Object state change records:
========================================
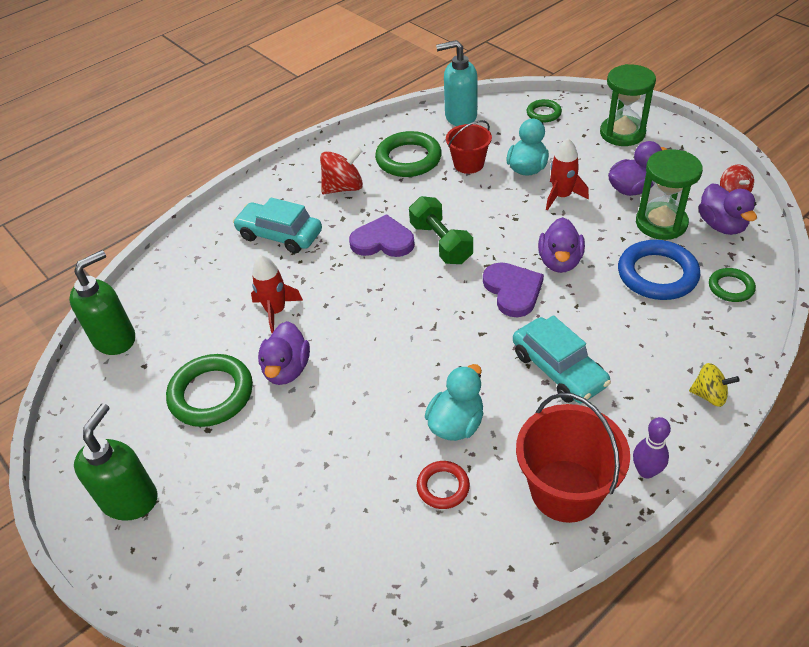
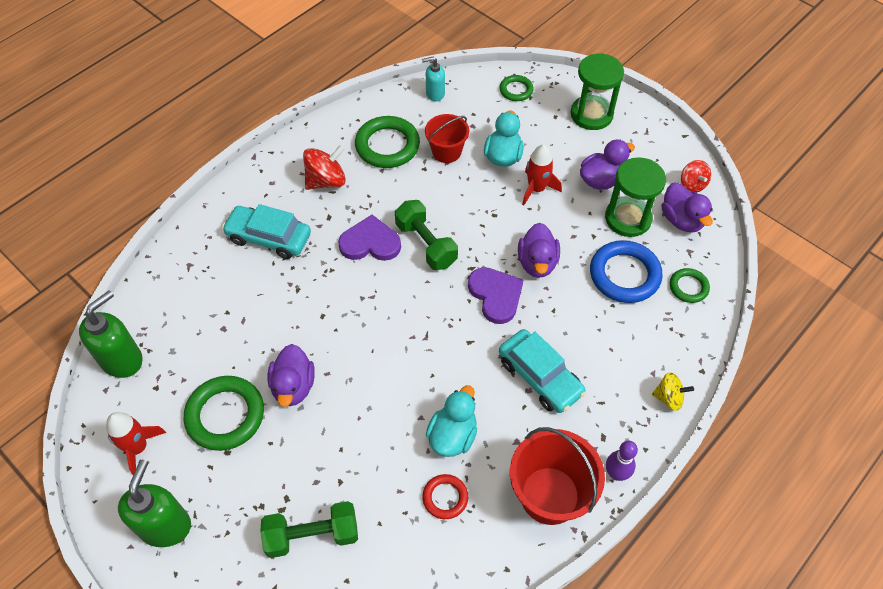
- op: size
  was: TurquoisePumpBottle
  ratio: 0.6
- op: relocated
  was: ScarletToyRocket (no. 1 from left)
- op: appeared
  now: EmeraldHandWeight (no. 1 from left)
========================================
WHAT IS EXPECTED » Retype the lines from the one containing "was: TurquoisePumpBottle" to the last line above. Change nothing and include no others.

TASK SOLUTION »
  was: TurquoisePumpBottle
  ratio: 0.6
- op: relocated
  was: ScarletToyRocket (no. 1 from left)
- op: appeared
  now: EmeraldHandWeight (no. 1 from left)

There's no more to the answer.